Please keep the images out and set down the data exactly as given.

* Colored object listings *

▼

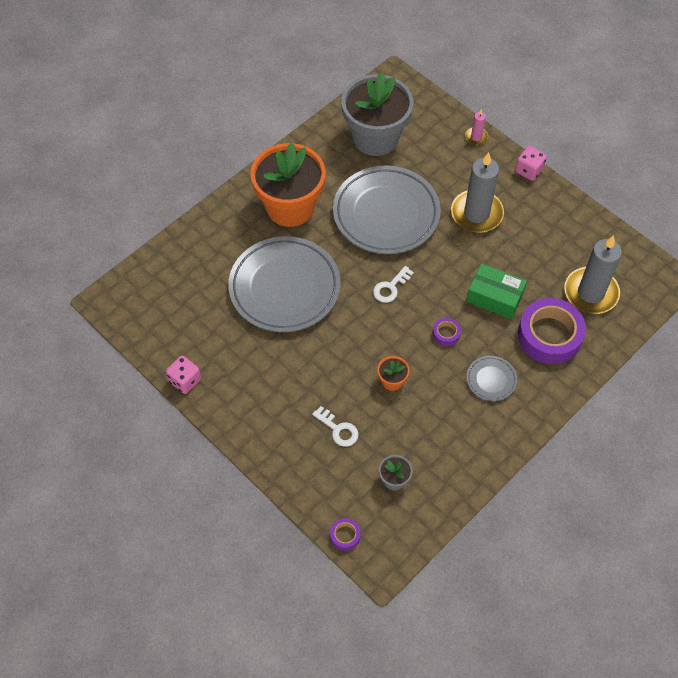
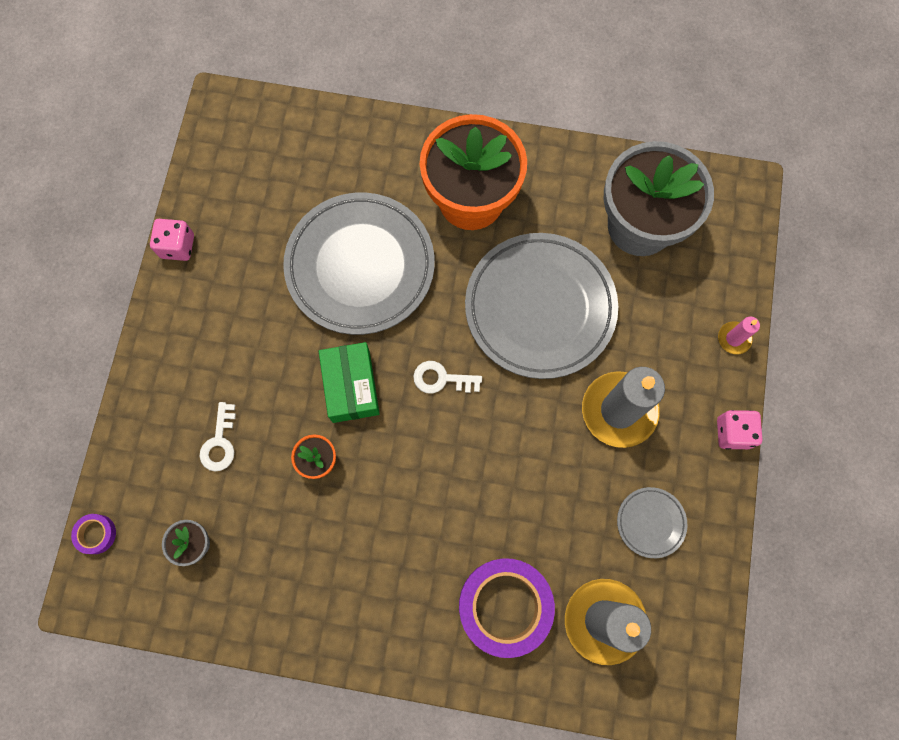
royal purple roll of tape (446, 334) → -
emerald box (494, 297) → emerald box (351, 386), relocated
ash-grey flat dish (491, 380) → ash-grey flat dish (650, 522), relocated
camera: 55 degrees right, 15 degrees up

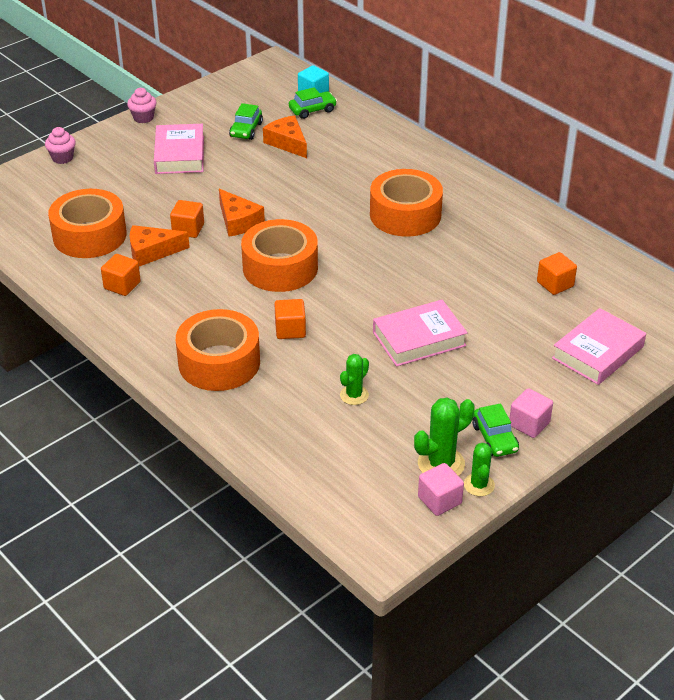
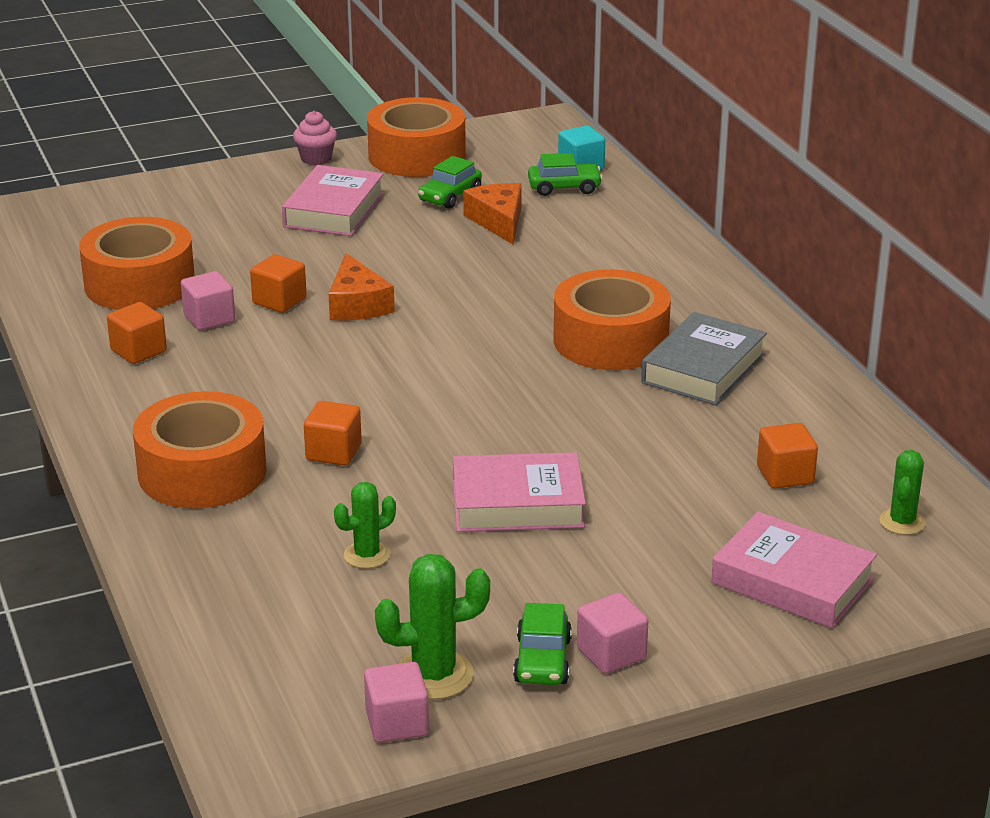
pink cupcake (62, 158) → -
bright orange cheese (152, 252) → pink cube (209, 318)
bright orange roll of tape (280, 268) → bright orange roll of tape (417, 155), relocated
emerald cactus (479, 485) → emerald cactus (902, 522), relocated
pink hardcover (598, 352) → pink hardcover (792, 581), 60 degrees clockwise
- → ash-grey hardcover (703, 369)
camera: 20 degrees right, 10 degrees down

▲

* SOLUTION TO THIS TASK *
royal purple roll of tape (446, 334) → -
emerald box (494, 297) → emerald box (351, 386), relocated
ash-grey flat dish (491, 380) → ash-grey flat dish (650, 522), relocated
camera: 55 degrees right, 15 degrees up

pink cupcake (62, 158) → -
bright orange cheese (152, 252) → pink cube (209, 318)
bright orange roll of tape (280, 268) → bright orange roll of tape (417, 155), relocated
emerald cactus (479, 485) → emerald cactus (902, 522), relocated
pink hardcover (598, 352) → pink hardcover (792, 581), 60 degrees clockwise
- → ash-grey hardcover (703, 369)
camera: 20 degrees right, 10 degrees down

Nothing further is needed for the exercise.